• [DIRECTIONS] Could you output every record again, exactly as given?

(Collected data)

════════

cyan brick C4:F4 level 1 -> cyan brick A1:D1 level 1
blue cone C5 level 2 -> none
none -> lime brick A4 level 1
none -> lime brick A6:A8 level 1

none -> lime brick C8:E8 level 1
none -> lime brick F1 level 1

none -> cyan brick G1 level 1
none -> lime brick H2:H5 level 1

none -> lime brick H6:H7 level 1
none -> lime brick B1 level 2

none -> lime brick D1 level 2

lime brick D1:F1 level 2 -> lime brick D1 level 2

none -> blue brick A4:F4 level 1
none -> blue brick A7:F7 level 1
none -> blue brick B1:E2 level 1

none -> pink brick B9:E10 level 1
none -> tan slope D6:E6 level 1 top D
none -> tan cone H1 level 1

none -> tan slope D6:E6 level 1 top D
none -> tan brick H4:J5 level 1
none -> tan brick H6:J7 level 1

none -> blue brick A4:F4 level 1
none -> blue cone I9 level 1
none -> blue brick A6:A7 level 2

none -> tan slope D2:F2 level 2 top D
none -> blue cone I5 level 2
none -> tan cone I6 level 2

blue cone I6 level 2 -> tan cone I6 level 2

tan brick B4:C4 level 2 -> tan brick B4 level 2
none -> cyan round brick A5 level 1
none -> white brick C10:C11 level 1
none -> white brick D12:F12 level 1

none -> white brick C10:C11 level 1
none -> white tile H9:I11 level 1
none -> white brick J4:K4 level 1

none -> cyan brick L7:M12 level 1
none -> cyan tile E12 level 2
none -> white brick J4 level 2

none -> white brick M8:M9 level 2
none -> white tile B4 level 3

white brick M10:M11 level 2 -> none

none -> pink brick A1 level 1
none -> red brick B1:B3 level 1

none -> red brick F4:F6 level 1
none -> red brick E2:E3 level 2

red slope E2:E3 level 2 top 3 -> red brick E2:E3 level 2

════════

• [RESPONSE TO THE TASK]
cyan brick C4:F4 level 1 -> cyan brick A1:D1 level 1
blue cone C5 level 2 -> none
none -> lime brick A4 level 1
none -> lime brick A6:A8 level 1

none -> lime brick C8:E8 level 1
none -> lime brick F1 level 1

none -> cyan brick G1 level 1
none -> lime brick H2:H5 level 1

none -> lime brick H6:H7 level 1
none -> lime brick B1 level 2

none -> lime brick D1 level 2

lime brick D1:F1 level 2 -> lime brick D1 level 2

none -> blue brick A4:F4 level 1
none -> blue brick A7:F7 level 1
none -> blue brick B1:E2 level 1

none -> pink brick B9:E10 level 1
none -> tan slope D6:E6 level 1 top D
none -> tan cone H1 level 1

none -> tan slope D6:E6 level 1 top D
none -> tan brick H4:J5 level 1
none -> tan brick H6:J7 level 1

none -> blue brick A4:F4 level 1
none -> blue cone I9 level 1
none -> blue brick A6:A7 level 2

none -> tan slope D2:F2 level 2 top D
none -> blue cone I5 level 2
none -> tan cone I6 level 2

blue cone I6 level 2 -> tan cone I6 level 2

tan brick B4:C4 level 2 -> tan brick B4 level 2
none -> cyan round brick A5 level 1
none -> white brick C10:C11 level 1
none -> white brick D12:F12 level 1

none -> white brick C10:C11 level 1
none -> white tile H9:I11 level 1
none -> white brick J4:K4 level 1

none -> cyan brick L7:M12 level 1
none -> cyan tile E12 level 2
none -> white brick J4 level 2

none -> white brick M8:M9 level 2
none -> white tile B4 level 3

white brick M10:M11 level 2 -> none

none -> pink brick A1 level 1
none -> red brick B1:B3 level 1

none -> red brick F4:F6 level 1
none -> red brick E2:E3 level 2

red slope E2:E3 level 2 top 3 -> red brick E2:E3 level 2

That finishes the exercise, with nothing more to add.